## Work order
Begin with the line that holds "(716, 520) = (602, 431): white". Write out every line from there to the end of the listing below, word for word.

/---

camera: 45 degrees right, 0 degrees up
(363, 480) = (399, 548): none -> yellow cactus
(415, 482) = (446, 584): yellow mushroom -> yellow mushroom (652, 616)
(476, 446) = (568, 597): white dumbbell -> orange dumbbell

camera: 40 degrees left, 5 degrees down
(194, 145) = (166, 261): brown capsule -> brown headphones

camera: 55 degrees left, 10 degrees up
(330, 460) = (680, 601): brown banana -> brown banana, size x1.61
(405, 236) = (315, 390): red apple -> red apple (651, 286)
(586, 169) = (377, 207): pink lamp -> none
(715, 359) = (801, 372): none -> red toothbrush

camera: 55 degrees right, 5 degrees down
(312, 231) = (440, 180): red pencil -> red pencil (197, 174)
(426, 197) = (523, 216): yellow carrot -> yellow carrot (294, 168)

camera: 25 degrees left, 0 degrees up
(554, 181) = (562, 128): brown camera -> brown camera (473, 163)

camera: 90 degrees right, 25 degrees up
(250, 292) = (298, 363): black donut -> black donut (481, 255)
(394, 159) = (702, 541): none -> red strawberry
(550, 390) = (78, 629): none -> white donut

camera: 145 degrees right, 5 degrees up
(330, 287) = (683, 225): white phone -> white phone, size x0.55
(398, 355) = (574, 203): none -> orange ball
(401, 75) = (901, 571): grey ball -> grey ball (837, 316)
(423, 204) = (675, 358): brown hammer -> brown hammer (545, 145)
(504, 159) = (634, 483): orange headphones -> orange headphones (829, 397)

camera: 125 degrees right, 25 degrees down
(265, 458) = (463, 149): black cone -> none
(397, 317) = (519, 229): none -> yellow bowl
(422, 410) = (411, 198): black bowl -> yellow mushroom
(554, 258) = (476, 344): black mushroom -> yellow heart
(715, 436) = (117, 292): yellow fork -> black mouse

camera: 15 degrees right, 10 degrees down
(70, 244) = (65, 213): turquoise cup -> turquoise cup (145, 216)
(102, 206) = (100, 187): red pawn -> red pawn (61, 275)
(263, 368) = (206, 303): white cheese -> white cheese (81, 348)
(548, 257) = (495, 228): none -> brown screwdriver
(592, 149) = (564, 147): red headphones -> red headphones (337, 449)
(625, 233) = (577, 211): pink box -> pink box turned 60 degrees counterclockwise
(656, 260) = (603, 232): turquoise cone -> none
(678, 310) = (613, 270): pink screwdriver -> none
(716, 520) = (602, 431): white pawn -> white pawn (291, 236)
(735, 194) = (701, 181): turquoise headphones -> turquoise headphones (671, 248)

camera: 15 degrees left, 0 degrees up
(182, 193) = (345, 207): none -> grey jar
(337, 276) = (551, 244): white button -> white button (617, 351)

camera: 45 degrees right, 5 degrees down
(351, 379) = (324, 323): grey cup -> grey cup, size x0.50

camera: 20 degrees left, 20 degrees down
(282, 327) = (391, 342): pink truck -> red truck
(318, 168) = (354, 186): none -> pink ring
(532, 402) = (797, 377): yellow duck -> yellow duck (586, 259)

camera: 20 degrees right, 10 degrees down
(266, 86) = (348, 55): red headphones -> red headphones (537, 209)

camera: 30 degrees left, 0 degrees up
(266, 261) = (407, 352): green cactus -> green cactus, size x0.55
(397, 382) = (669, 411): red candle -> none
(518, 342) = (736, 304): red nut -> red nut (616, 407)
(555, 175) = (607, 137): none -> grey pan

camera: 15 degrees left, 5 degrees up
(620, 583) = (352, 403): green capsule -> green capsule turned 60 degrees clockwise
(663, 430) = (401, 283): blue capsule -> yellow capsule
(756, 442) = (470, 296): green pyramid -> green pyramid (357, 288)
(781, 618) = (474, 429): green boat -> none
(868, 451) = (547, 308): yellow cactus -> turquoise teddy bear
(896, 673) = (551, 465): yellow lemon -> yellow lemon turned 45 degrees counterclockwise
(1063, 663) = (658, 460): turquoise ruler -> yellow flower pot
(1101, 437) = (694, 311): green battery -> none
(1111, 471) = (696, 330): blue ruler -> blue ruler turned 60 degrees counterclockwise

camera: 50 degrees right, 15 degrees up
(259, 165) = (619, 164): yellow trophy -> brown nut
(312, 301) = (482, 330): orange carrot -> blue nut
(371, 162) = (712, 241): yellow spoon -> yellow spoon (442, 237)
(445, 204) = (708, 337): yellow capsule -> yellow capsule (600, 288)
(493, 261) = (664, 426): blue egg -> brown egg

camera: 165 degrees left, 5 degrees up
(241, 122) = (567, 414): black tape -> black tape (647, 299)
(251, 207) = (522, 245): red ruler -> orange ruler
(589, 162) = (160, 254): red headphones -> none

\---

## Solution for this problem
(716, 520) = (602, 431): white pawn -> white pawn (291, 236)
(735, 194) = (701, 181): turquoise headphones -> turquoise headphones (671, 248)

camera: 15 degrees left, 0 degrees up
(182, 193) = (345, 207): none -> grey jar
(337, 276) = (551, 244): white button -> white button (617, 351)

camera: 45 degrees right, 5 degrees down
(351, 379) = (324, 323): grey cup -> grey cup, size x0.50

camera: 20 degrees left, 20 degrees down
(282, 327) = (391, 342): pink truck -> red truck
(318, 168) = (354, 186): none -> pink ring
(532, 402) = (797, 377): yellow duck -> yellow duck (586, 259)

camera: 20 degrees right, 10 degrees down
(266, 86) = (348, 55): red headphones -> red headphones (537, 209)

camera: 30 degrees left, 0 degrees up
(266, 261) = (407, 352): green cactus -> green cactus, size x0.55
(397, 382) = (669, 411): red candle -> none
(518, 342) = (736, 304): red nut -> red nut (616, 407)
(555, 175) = (607, 137): none -> grey pan

camera: 15 degrees left, 5 degrees up
(620, 583) = (352, 403): green capsule -> green capsule turned 60 degrees clockwise
(663, 430) = (401, 283): blue capsule -> yellow capsule
(756, 442) = (470, 296): green pyramid -> green pyramid (357, 288)
(781, 618) = (474, 429): green boat -> none
(868, 451) = (547, 308): yellow cactus -> turquoise teddy bear
(896, 673) = (551, 465): yellow lemon -> yellow lemon turned 45 degrees counterclockwise
(1063, 663) = (658, 460): turquoise ruler -> yellow flower pot
(1101, 437) = (694, 311): green battery -> none
(1111, 471) = (696, 330): blue ruler -> blue ruler turned 60 degrees counterclockwise

camera: 50 degrees right, 15 degrees up
(259, 165) = (619, 164): yellow trophy -> brown nut
(312, 301) = (482, 330): orange carrot -> blue nut
(371, 162) = (712, 241): yellow spoon -> yellow spoon (442, 237)
(445, 204) = (708, 337): yellow capsule -> yellow capsule (600, 288)
(493, 261) = (664, 426): blue egg -> brown egg

camera: 165 degrees left, 5 degrees up
(241, 122) = (567, 414): black tape -> black tape (647, 299)
(251, 207) = (522, 245): red ruler -> orange ruler
(589, 162) = (160, 254): red headphones -> none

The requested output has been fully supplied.